--- Input for this task Enclosed Below ---

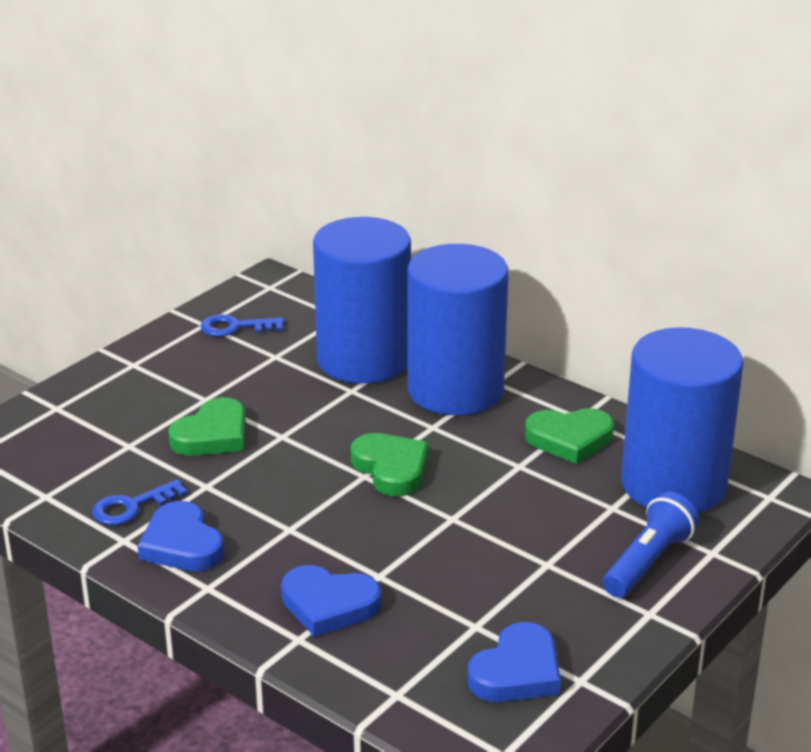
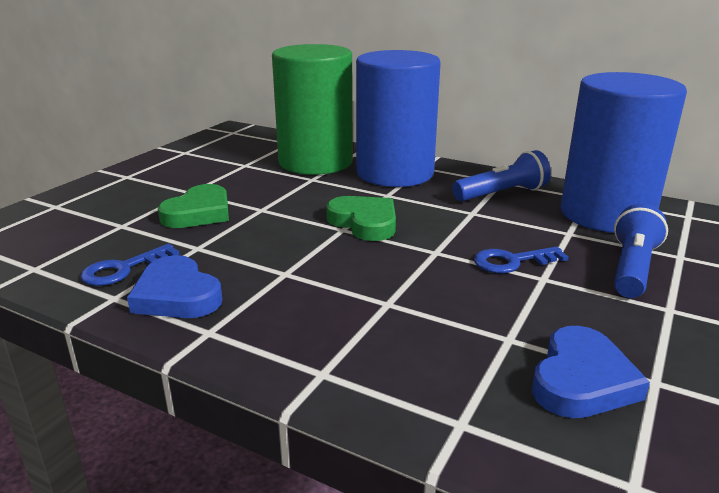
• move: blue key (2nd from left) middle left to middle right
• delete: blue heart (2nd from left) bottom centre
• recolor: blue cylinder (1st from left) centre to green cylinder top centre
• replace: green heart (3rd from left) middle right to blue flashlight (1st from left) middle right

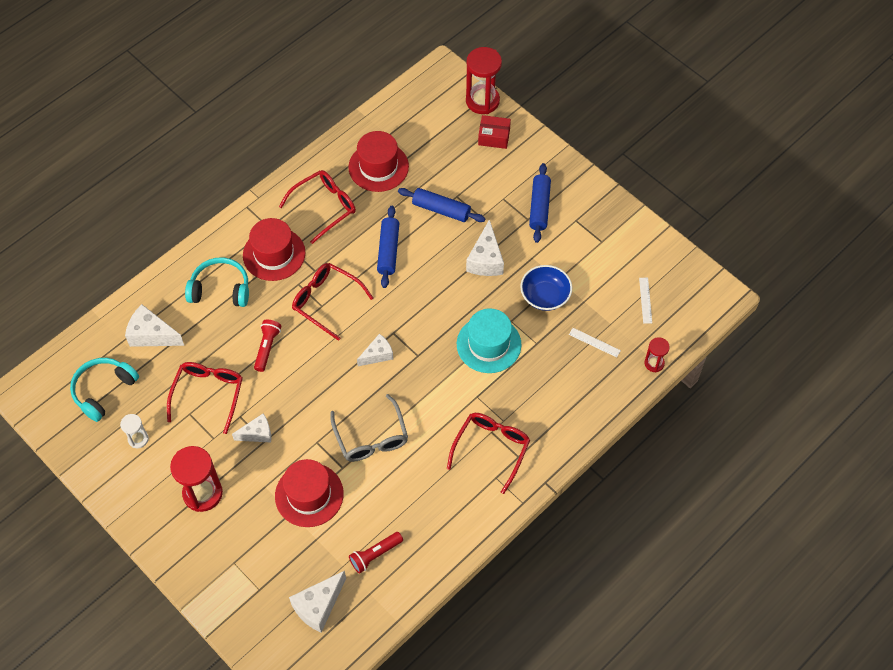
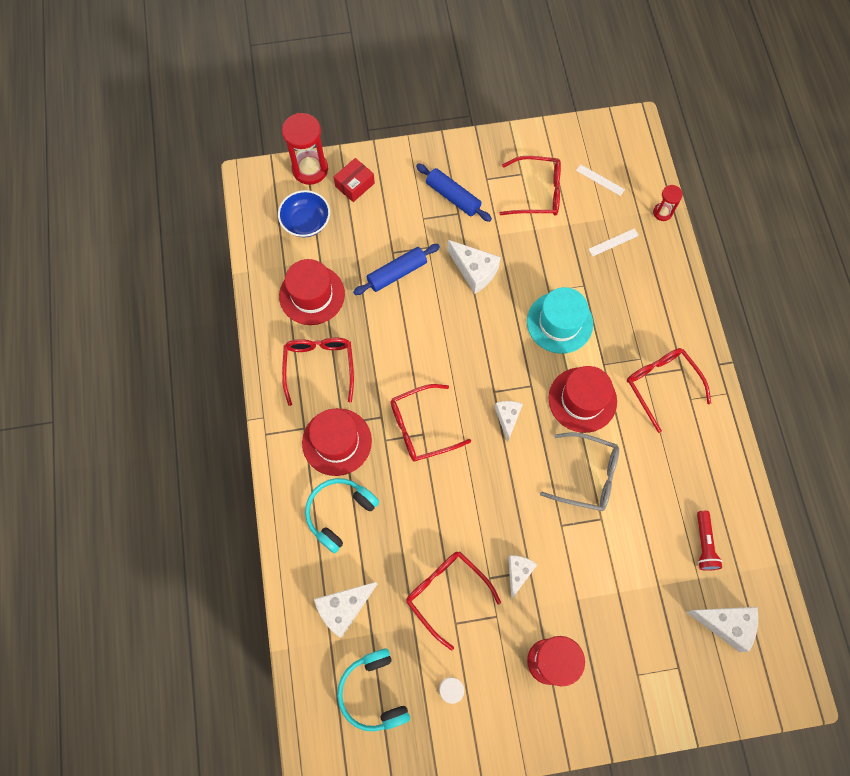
• delete: red flashlight (1st from left) middle left
• move: red hat (2nd from left in the first image) bottom centre to red hat (3rd from left) middle right
• rotate: white cheese (3rd from left in the first image) bottom centre = bottom right 60 degrees counterclockwise
• delete: blue rolling pin (1st from left) centre
• move: blue bowl centre to top centre
• insert: red glasses (4th from left) top centre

--- End of Enclosed Input for this task ---

Repeat, exactly and with no pictures, each line from the line that holds "cylinder top centre" through the last line of the records above.

• recolor: blue cylinder (1st from left) centre to green cylinder top centre
• replace: green heart (3rd from left) middle right to blue flashlight (1st from left) middle right

• delete: red flashlight (1st from left) middle left
• move: red hat (2nd from left in the first image) bottom centre to red hat (3rd from left) middle right
• rotate: white cheese (3rd from left in the first image) bottom centre = bottom right 60 degrees counterclockwise
• delete: blue rolling pin (1st from left) centre
• move: blue bowl centre to top centre
• insert: red glasses (4th from left) top centre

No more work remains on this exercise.